Material provided section start

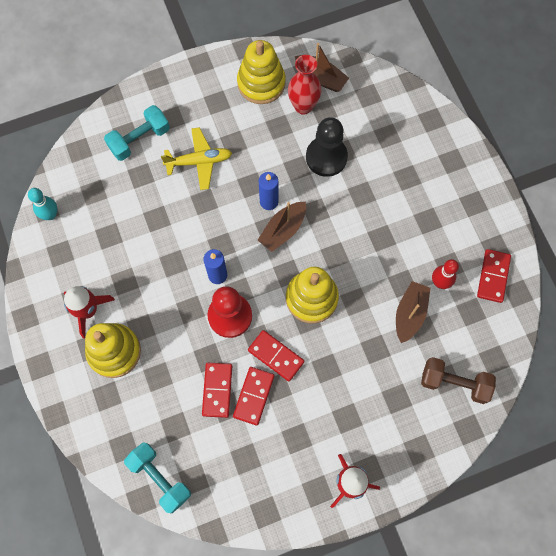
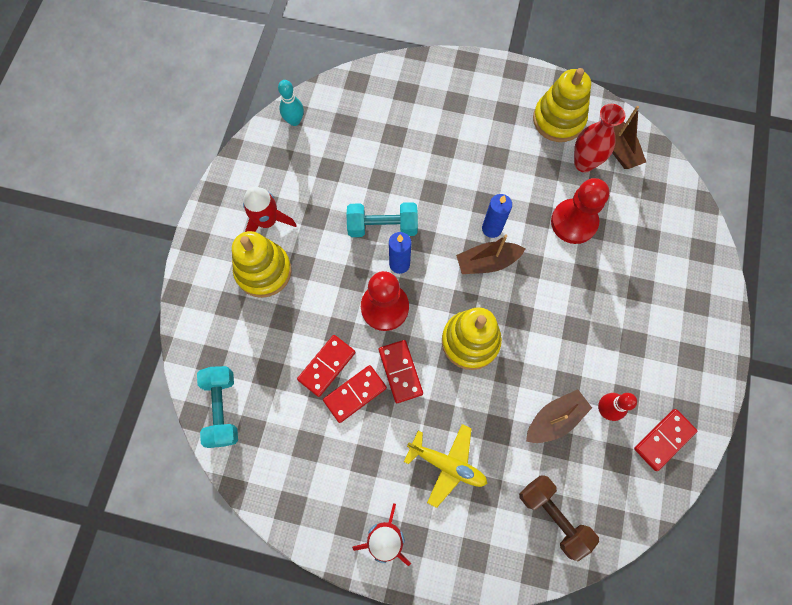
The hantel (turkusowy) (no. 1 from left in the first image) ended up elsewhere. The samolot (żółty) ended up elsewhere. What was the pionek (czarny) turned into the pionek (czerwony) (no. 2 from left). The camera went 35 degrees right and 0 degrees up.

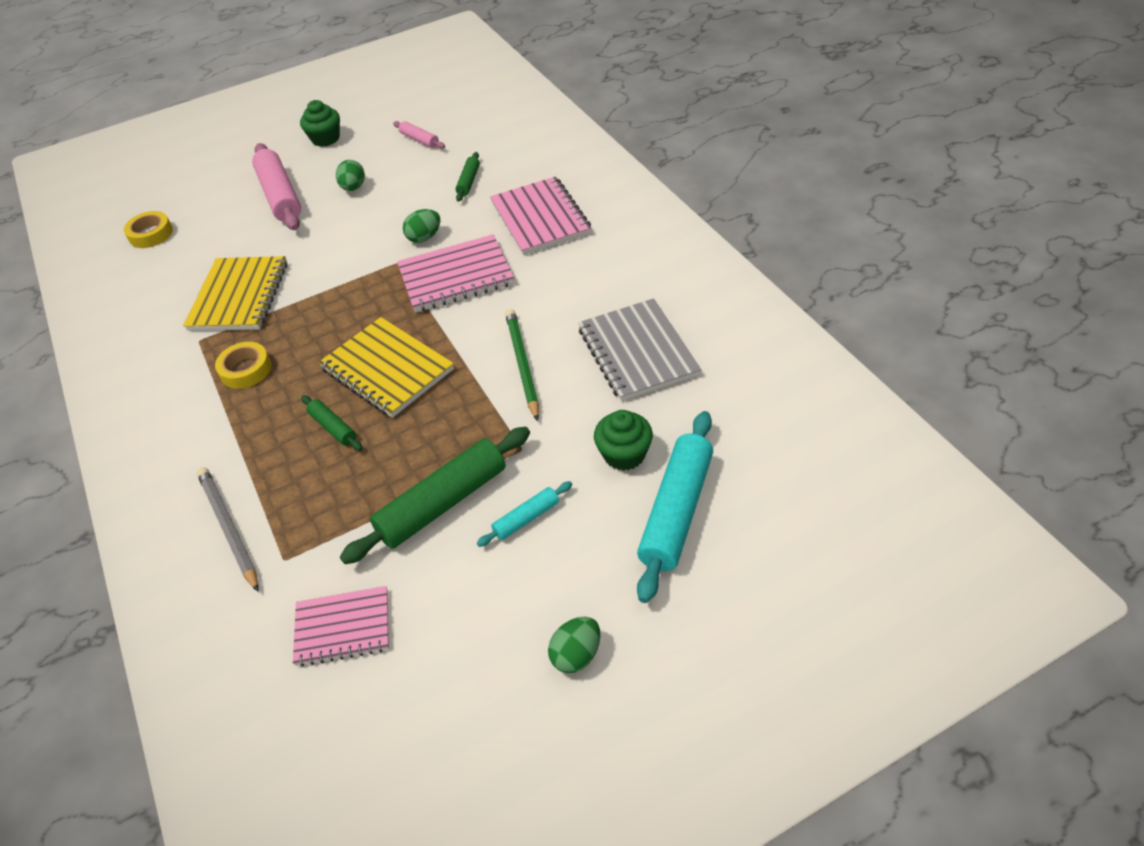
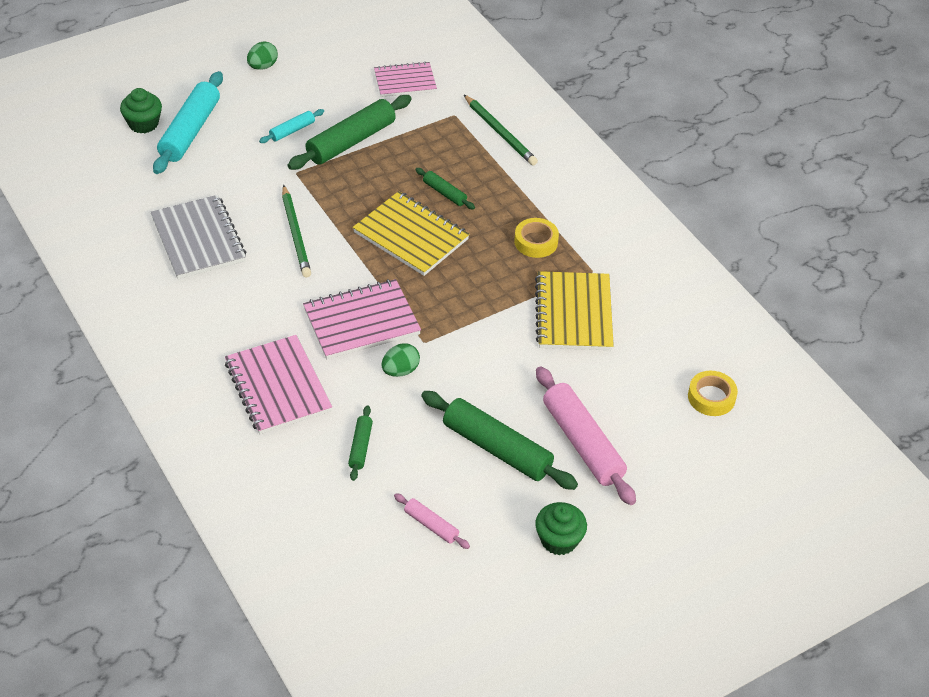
The muffinka (zielony) (no. 2 from left in the first image) ended up elsewhere. Where the jajko (zielony) (no. 1 from left) stood, the wałek do ciasta (zielony) (no. 4 from left) came to stand. What was the ołówek (szary) turned into the ołówek (zielony) (no. 2 from left). The camera went 170 degrees right and 0 degrees up.

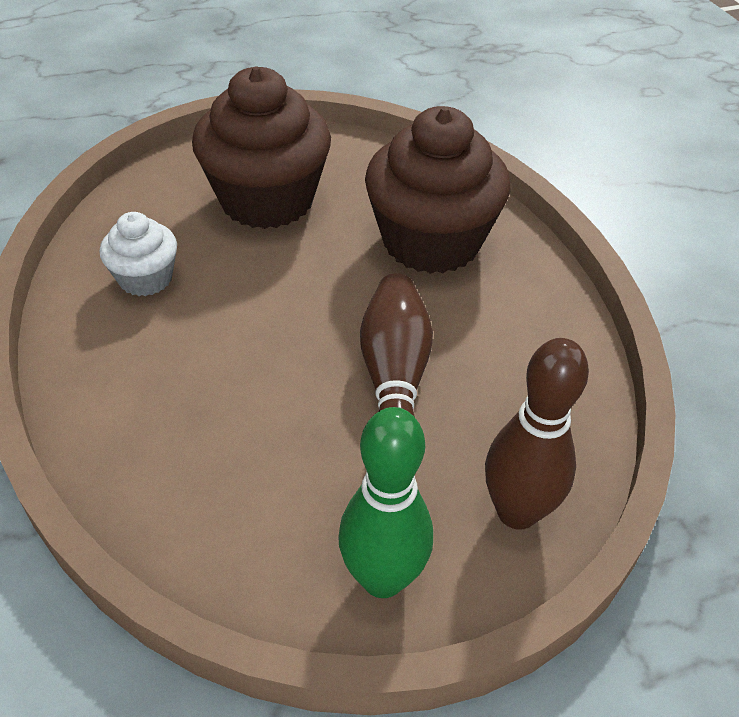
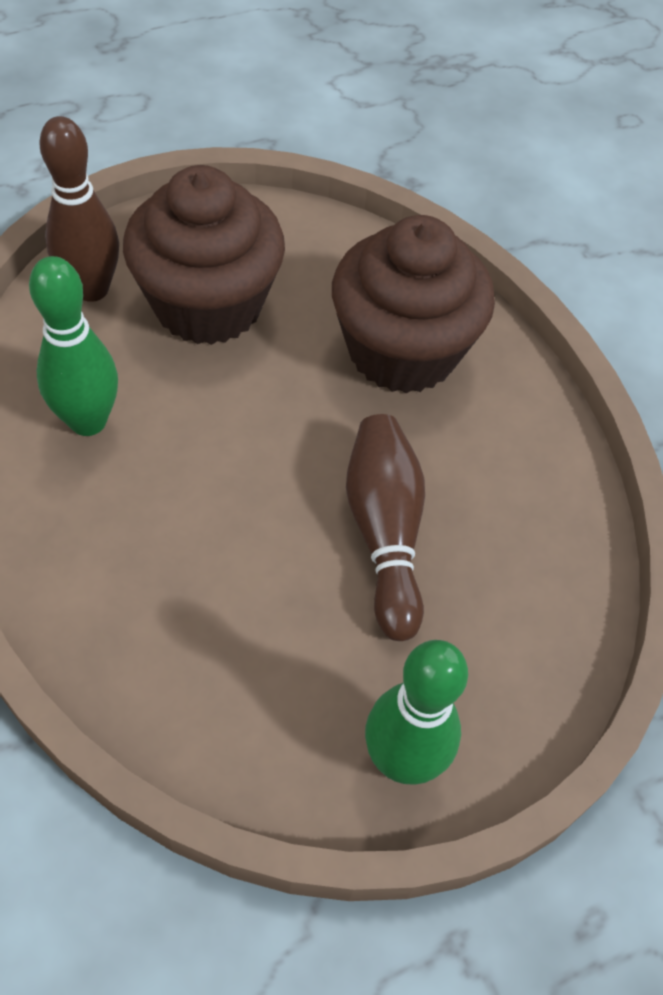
Where the muffinka (biały) stood, the kręgiel (zielony) (no. 1 from left) came to stand. The kręgiel (brązowy) (no. 2 from left in the first image) ended up elsewhere. The camera went 10 degrees left and 10 degrees up.

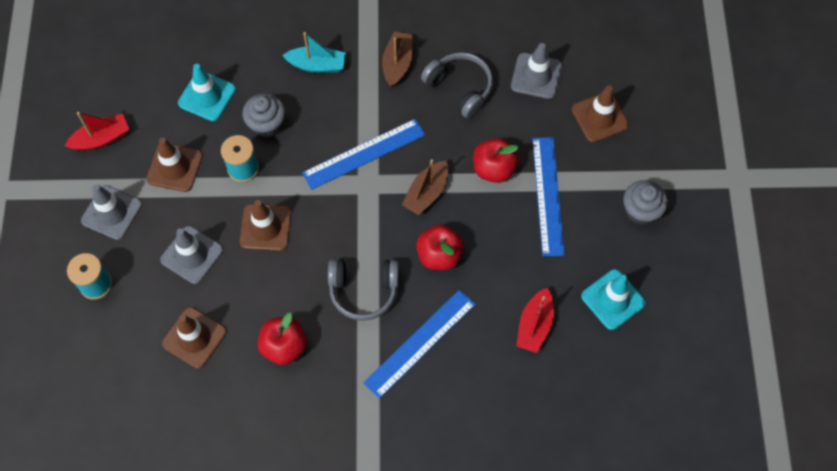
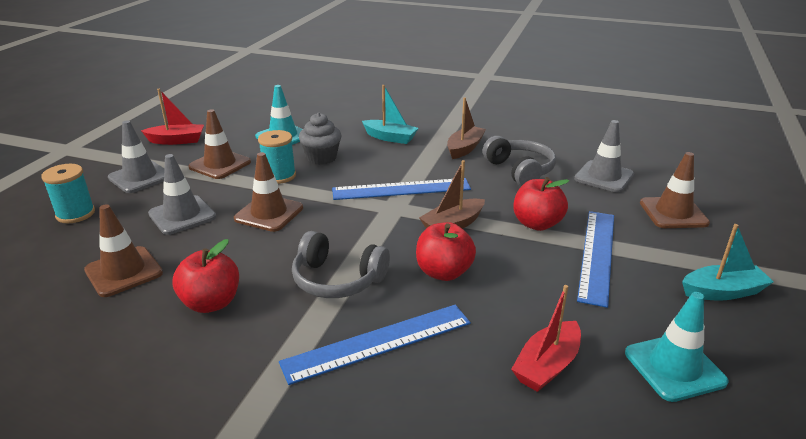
Where the muffinka (szary) (no. 2 from left) stood, the łódka (turkusowy) (no. 2 from left) came to stand. The camera went 20 degrees right and 35 degrees down.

Material provided section end

- Aim of the task
Exactly and only the lines from the one holding "Where the muffinka (biały)" through the final line of the material must be returned, both ends included, without any pictures.

- Output of the task
Where the muffinka (biały) stood, the kręgiel (zielony) (no. 1 from left) came to stand. The kręgiel (brązowy) (no. 2 from left in the first image) ended up elsewhere. The camera went 10 degrees left and 10 degrees up.

Where the muffinka (szary) (no. 2 from left) stood, the łódka (turkusowy) (no. 2 from left) came to stand. The camera went 20 degrees right and 35 degrees down.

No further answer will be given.